_TO DO_
Write out exactly the lines below that run from the one containing "SERVO: MG996R -> MG90S" through the one containing "TEMP pin OUT: D18 -> D35", both included, with no other lines.

(Before-and-after change data)
#####
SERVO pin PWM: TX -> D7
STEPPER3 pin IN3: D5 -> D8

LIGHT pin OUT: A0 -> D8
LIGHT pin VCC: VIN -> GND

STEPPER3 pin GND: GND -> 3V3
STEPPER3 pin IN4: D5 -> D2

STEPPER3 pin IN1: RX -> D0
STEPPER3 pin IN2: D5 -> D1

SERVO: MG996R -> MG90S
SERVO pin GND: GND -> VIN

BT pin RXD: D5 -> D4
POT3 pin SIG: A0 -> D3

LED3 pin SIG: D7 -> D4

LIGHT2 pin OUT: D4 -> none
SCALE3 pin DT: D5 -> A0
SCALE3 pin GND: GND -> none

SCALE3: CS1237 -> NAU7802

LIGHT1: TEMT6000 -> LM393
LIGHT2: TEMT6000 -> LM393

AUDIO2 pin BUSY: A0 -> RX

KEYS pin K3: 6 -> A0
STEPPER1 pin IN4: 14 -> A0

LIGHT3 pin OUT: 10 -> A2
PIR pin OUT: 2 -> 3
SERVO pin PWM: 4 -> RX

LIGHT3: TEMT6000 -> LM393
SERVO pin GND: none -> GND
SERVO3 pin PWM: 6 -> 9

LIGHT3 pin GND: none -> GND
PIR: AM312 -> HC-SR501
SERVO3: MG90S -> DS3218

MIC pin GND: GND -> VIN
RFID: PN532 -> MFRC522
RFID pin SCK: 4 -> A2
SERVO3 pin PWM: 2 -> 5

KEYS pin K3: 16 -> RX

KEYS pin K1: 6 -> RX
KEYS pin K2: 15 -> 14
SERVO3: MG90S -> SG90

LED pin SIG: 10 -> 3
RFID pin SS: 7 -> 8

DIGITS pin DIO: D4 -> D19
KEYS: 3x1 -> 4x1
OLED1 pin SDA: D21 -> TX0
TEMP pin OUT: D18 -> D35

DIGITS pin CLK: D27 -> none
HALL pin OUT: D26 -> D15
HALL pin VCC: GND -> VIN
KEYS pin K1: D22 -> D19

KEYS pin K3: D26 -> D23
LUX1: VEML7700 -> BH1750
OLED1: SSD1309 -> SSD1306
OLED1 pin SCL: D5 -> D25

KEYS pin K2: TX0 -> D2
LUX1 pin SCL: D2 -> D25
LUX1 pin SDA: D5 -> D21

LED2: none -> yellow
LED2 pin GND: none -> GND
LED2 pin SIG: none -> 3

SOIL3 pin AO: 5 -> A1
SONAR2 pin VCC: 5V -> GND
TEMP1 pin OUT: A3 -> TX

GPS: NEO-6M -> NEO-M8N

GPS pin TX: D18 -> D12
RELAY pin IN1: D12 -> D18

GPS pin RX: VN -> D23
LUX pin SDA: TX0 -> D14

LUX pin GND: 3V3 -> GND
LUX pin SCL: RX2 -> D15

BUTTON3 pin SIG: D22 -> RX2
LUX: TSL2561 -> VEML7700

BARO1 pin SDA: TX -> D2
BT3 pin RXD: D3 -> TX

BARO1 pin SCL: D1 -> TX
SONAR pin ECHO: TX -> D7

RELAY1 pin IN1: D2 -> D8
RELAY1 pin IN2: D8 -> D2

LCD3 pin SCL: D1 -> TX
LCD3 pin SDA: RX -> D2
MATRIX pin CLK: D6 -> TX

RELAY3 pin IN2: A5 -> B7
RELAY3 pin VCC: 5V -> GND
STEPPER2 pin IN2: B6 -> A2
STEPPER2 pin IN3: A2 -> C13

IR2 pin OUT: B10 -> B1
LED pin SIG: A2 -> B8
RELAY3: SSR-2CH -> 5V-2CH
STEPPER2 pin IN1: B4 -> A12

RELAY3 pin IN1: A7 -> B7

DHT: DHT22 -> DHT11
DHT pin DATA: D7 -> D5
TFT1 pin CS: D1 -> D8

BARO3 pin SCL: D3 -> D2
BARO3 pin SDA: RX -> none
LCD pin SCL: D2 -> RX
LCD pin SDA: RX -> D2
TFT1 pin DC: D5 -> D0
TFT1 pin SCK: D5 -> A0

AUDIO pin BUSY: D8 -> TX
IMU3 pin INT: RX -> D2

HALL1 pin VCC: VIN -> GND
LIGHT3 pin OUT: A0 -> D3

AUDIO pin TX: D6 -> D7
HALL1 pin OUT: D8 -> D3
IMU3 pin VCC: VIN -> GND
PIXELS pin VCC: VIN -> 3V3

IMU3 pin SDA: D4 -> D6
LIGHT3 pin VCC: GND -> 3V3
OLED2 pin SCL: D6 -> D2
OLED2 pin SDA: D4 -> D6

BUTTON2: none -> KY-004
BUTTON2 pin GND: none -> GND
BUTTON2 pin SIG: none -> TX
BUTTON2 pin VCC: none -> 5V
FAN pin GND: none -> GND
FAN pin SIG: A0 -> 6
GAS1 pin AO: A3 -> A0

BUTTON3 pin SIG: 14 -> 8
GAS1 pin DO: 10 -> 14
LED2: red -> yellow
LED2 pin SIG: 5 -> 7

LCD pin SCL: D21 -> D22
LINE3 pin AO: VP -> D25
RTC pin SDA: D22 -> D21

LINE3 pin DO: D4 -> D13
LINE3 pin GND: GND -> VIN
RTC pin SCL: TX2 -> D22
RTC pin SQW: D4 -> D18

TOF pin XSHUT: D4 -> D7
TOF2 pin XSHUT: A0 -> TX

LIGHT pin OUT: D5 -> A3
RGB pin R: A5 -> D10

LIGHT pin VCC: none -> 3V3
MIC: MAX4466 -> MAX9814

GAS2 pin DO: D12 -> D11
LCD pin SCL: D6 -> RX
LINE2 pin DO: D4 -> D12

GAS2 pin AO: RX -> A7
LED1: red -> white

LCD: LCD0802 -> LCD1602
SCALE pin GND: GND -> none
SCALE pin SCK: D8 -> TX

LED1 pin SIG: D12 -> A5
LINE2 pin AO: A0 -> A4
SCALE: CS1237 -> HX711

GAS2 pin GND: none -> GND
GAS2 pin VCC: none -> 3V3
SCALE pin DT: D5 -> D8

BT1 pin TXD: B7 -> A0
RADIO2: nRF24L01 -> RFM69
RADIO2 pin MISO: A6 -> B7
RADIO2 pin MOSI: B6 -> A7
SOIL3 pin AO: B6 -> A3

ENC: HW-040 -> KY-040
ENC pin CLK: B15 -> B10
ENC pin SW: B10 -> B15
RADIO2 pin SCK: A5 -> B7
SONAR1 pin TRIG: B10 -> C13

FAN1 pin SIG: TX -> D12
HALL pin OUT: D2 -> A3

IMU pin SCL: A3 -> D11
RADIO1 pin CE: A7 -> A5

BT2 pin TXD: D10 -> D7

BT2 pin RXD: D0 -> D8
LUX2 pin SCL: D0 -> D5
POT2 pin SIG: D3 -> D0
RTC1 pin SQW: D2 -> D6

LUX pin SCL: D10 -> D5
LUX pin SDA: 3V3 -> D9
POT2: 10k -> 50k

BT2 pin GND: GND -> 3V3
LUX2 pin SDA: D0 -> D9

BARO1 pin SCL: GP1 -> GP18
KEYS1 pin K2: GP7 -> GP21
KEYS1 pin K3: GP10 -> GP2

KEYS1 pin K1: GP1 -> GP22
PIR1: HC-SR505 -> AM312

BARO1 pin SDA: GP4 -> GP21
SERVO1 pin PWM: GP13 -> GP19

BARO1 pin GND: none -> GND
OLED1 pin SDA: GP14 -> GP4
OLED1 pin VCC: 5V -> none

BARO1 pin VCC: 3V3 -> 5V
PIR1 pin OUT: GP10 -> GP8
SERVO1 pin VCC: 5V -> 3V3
#####
_EXERCISE RESULT_
SERVO: MG996R -> MG90S
SERVO pin GND: GND -> VIN

BT pin RXD: D5 -> D4
POT3 pin SIG: A0 -> D3

LED3 pin SIG: D7 -> D4

LIGHT2 pin OUT: D4 -> none
SCALE3 pin DT: D5 -> A0
SCALE3 pin GND: GND -> none

SCALE3: CS1237 -> NAU7802

LIGHT1: TEMT6000 -> LM393
LIGHT2: TEMT6000 -> LM393

AUDIO2 pin BUSY: A0 -> RX

KEYS pin K3: 6 -> A0
STEPPER1 pin IN4: 14 -> A0

LIGHT3 pin OUT: 10 -> A2
PIR pin OUT: 2 -> 3
SERVO pin PWM: 4 -> RX

LIGHT3: TEMT6000 -> LM393
SERVO pin GND: none -> GND
SERVO3 pin PWM: 6 -> 9

LIGHT3 pin GND: none -> GND
PIR: AM312 -> HC-SR501
SERVO3: MG90S -> DS3218

MIC pin GND: GND -> VIN
RFID: PN532 -> MFRC522
RFID pin SCK: 4 -> A2
SERVO3 pin PWM: 2 -> 5

KEYS pin K3: 16 -> RX

KEYS pin K1: 6 -> RX
KEYS pin K2: 15 -> 14
SERVO3: MG90S -> SG90

LED pin SIG: 10 -> 3
RFID pin SS: 7 -> 8

DIGITS pin DIO: D4 -> D19
KEYS: 3x1 -> 4x1
OLED1 pin SDA: D21 -> TX0
TEMP pin OUT: D18 -> D35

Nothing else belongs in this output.